§ Task prompt
Return the data below unaltered, but strip out the pictures.

━━━ Data provided ━━━

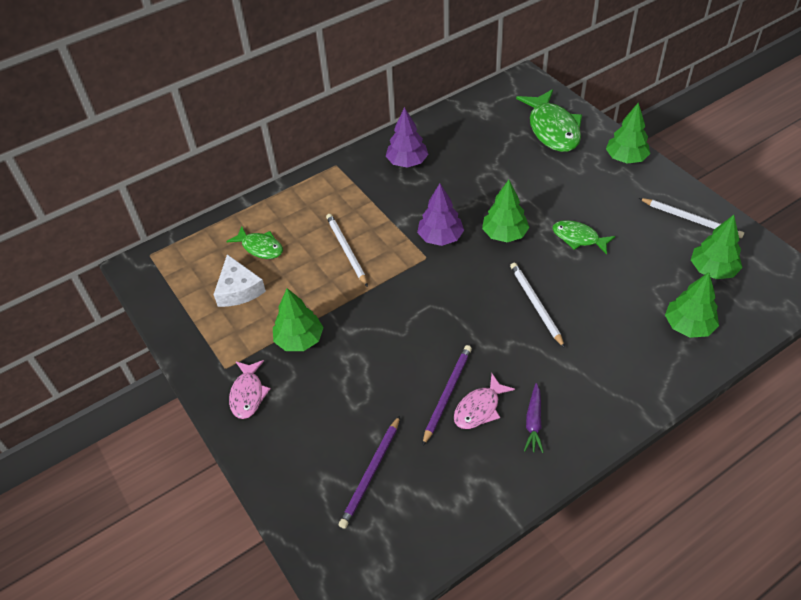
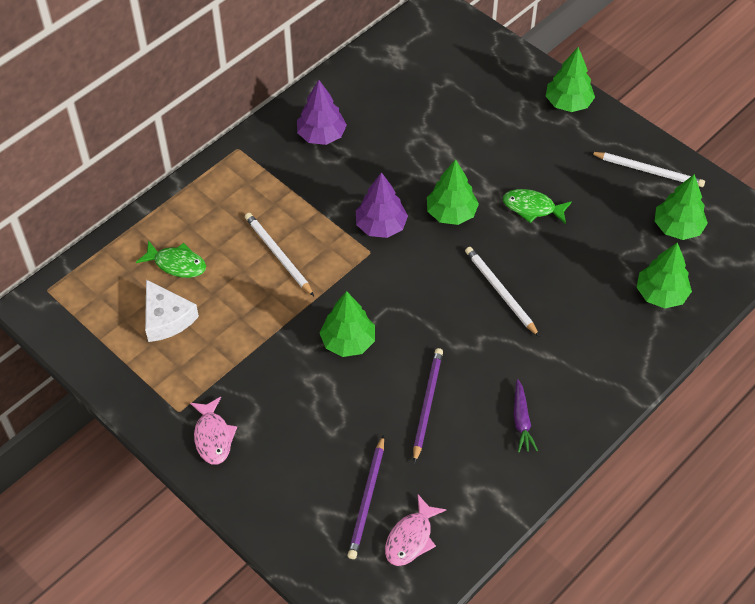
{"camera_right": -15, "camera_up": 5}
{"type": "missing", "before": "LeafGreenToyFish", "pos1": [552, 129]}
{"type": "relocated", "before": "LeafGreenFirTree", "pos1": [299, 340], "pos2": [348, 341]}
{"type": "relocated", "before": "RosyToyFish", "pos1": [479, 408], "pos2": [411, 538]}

━━━

§ Result of this exercise
{"camera_right": -15, "camera_up": 5}
{"type": "missing", "before": "LeafGreenToyFish", "pos1": [552, 129]}
{"type": "relocated", "before": "LeafGreenFirTree", "pos1": [299, 340], "pos2": [348, 341]}
{"type": "relocated", "before": "RosyToyFish", "pos1": [479, 408], "pos2": [411, 538]}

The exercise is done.